**** SOURCE MATERIAL ****

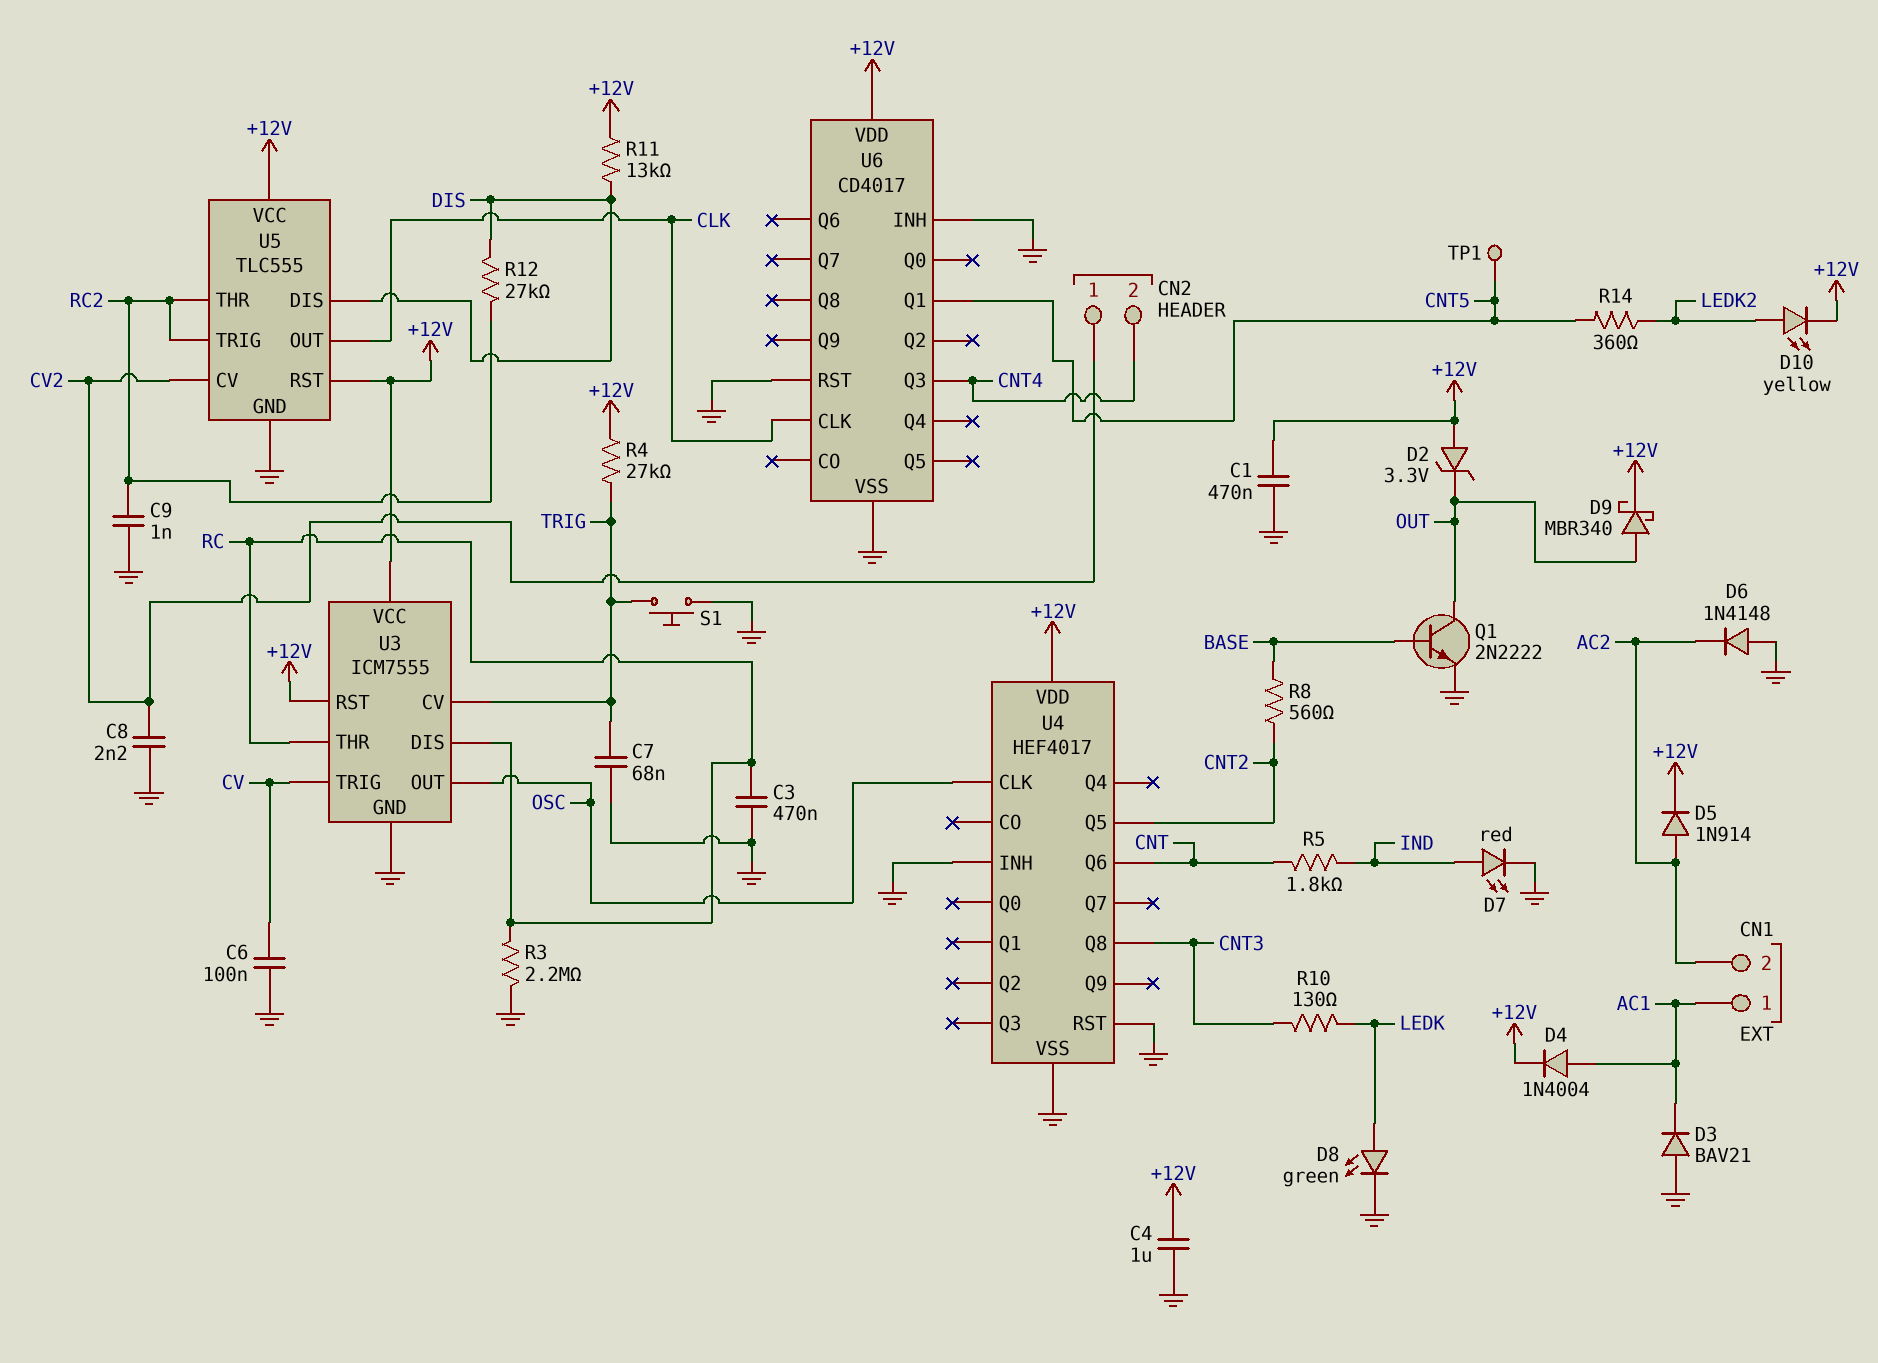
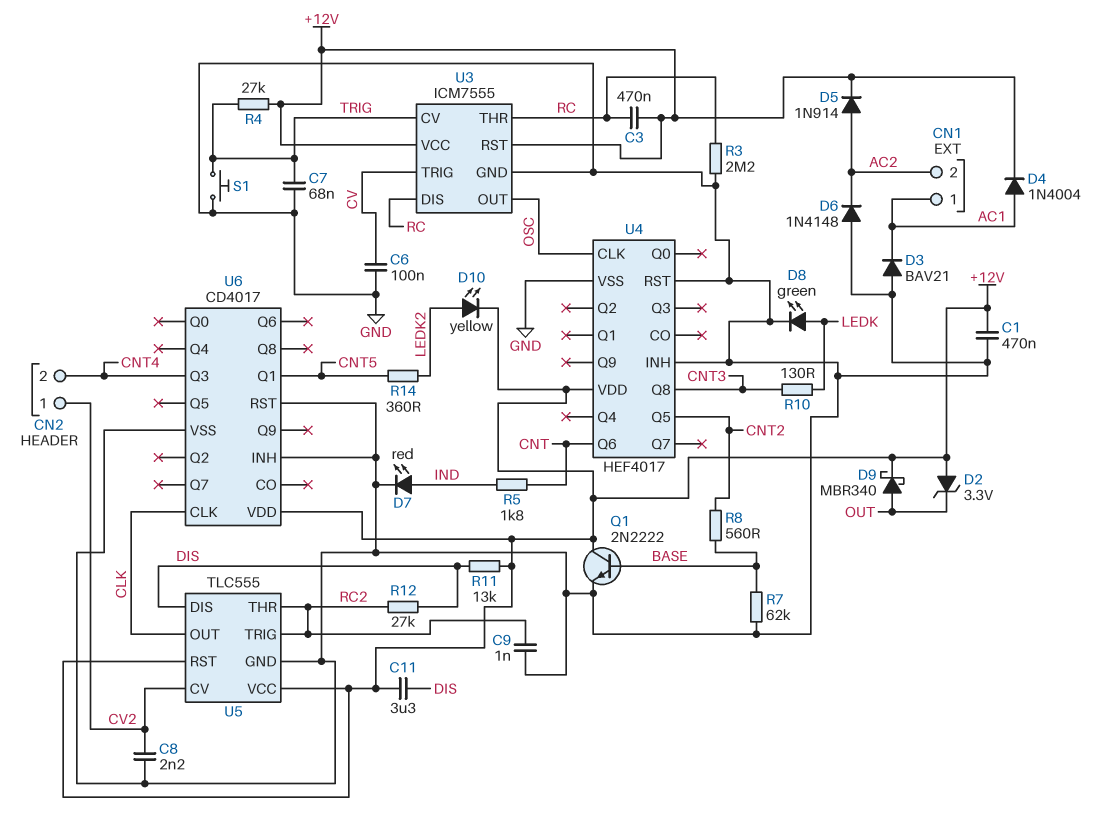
C3: 470nF (GND, RC) -> 470nF (+12V, RC)
C4: 1uF (+12V, GND) -> none
C11: none -> 3.3uF (+12V, DIS)
Q1: NPN 2N2222 (B BASE, C OUT, E GND) -> NPN 2N2222 (B BASE, C +12V, E GND)
R7: none -> 62k (BASE, GND)
TP1: test point (CNT5) -> none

****

*ASSIGNED TASK*
In how many lines of the data does the word "none" appear? Respond with the number and nothing more.

*RESULT OF THE EXERCISE*
4